■ SOURCE MATERIAL
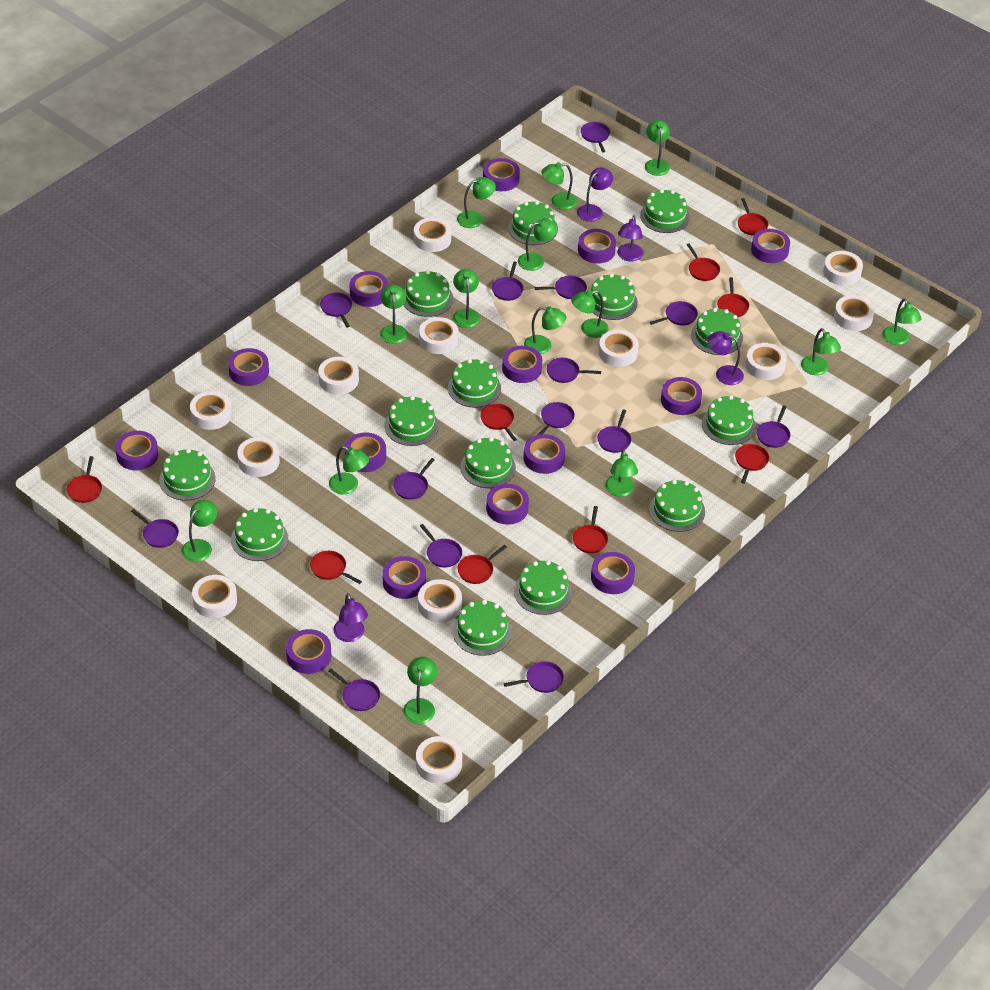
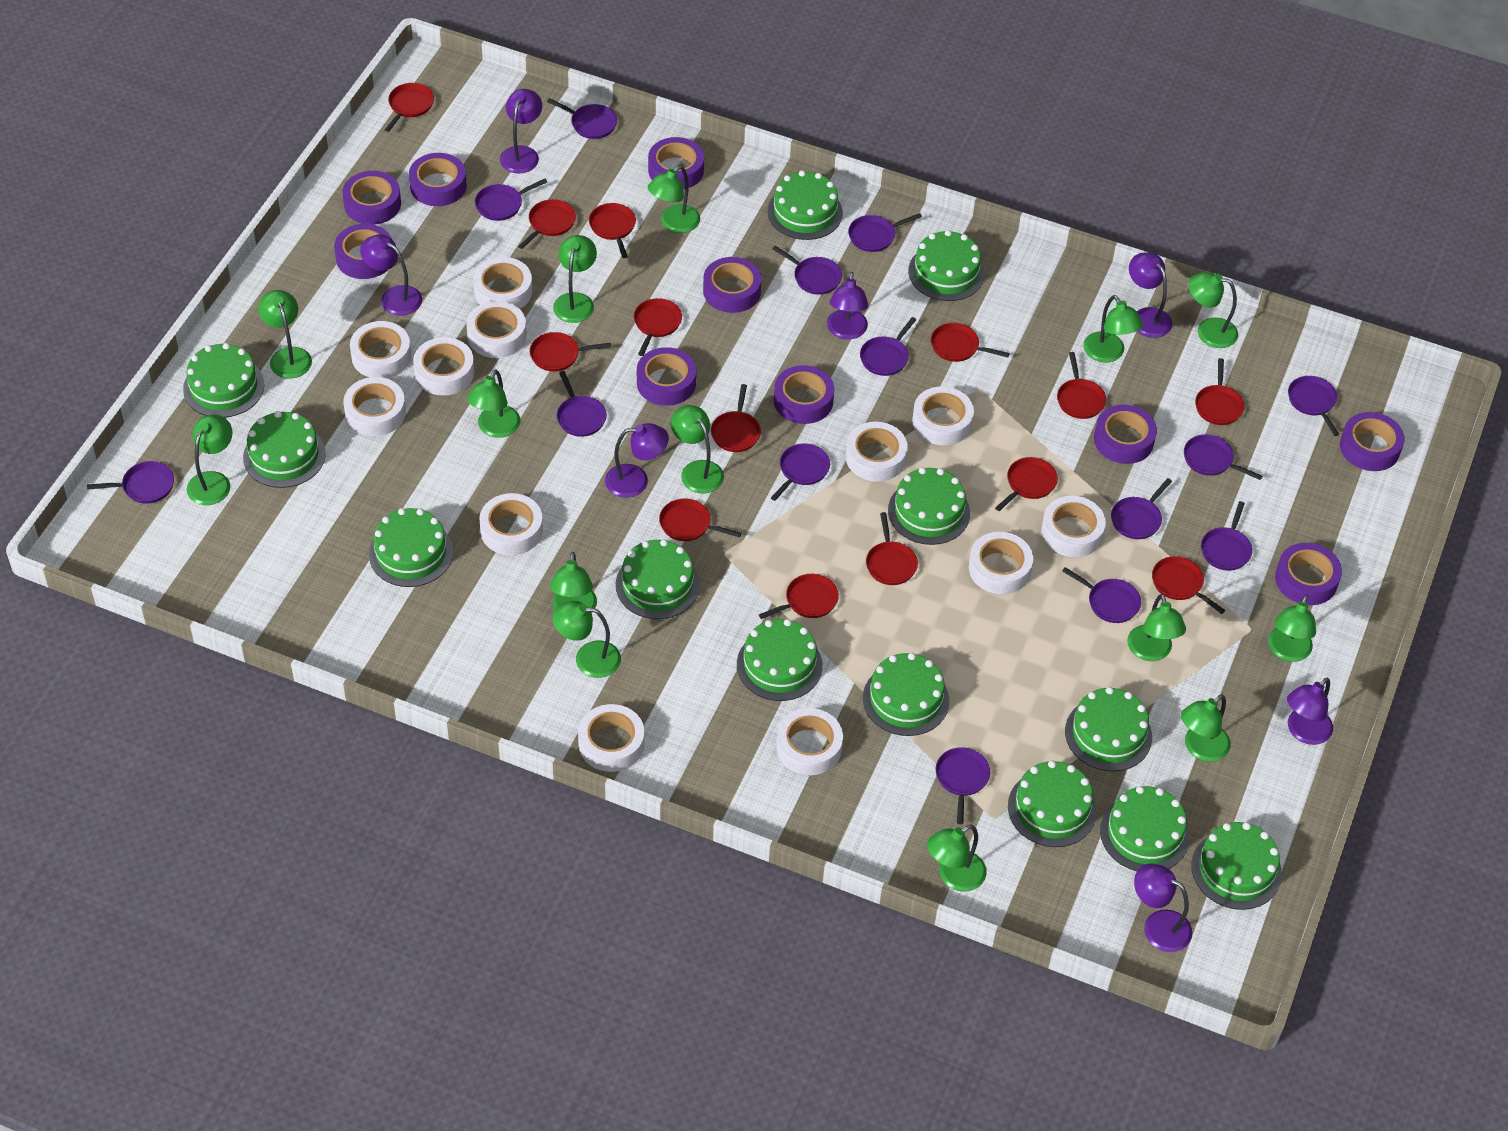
green cake: 14 -> 13
purple lamp: 4 -> 7
purple tape: 14 -> 10
red pan: 9 -> 14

■ TASK GOAL
Transcribe each line above exactly, pictures excluded.

■ RESPONSE
green cake: 14 -> 13
purple lamp: 4 -> 7
purple tape: 14 -> 10
red pan: 9 -> 14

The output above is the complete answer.